Start of Block

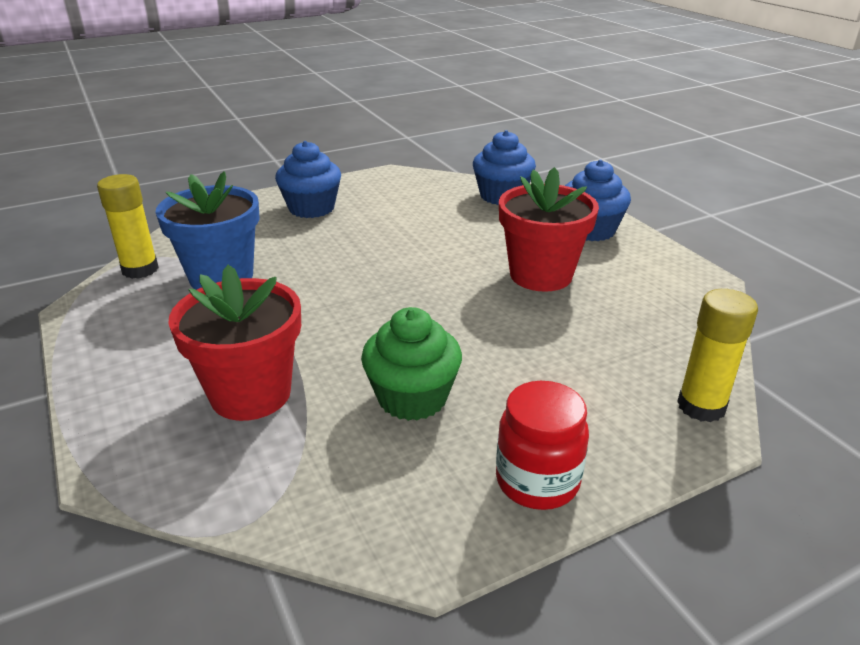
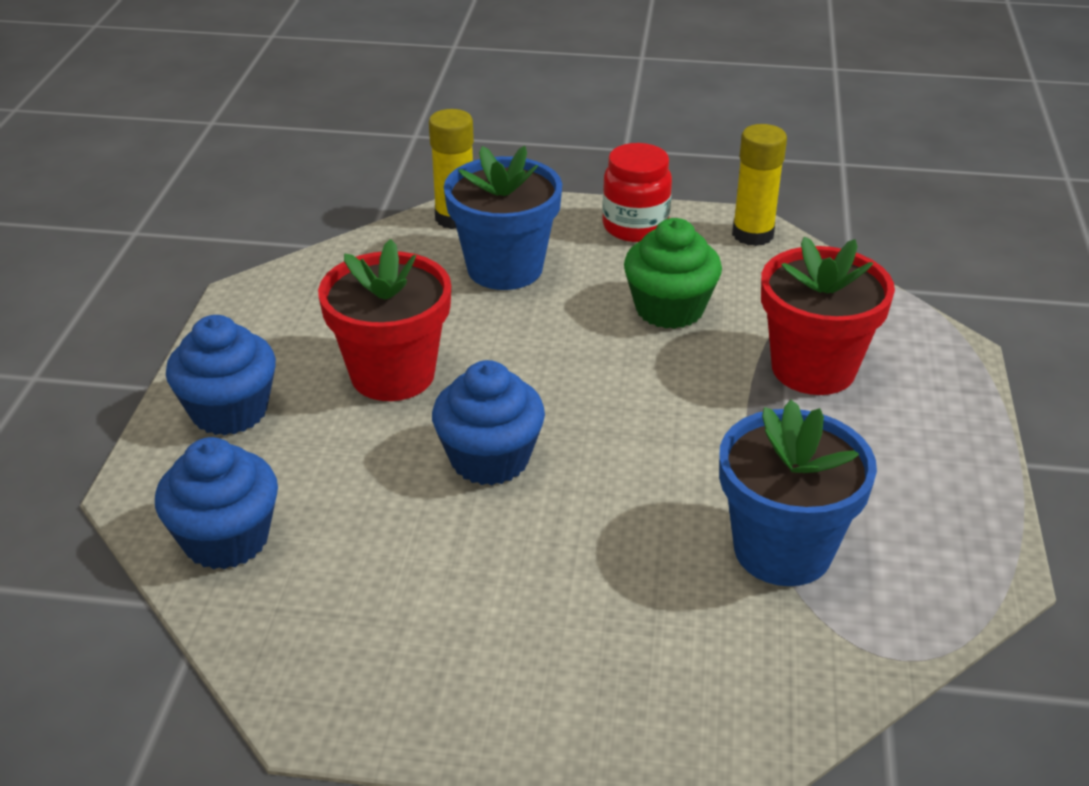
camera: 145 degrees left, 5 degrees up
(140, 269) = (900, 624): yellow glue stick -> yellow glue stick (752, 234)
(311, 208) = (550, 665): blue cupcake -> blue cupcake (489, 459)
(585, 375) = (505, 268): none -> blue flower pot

End of Block

**What is being asked:**
Quote the data exactly, leaving every image out of the copy.

**Result of this exercise:**
camera: 145 degrees left, 5 degrees up
(140, 269) = (900, 624): yellow glue stick -> yellow glue stick (752, 234)
(311, 208) = (550, 665): blue cupcake -> blue cupcake (489, 459)
(585, 375) = (505, 268): none -> blue flower pot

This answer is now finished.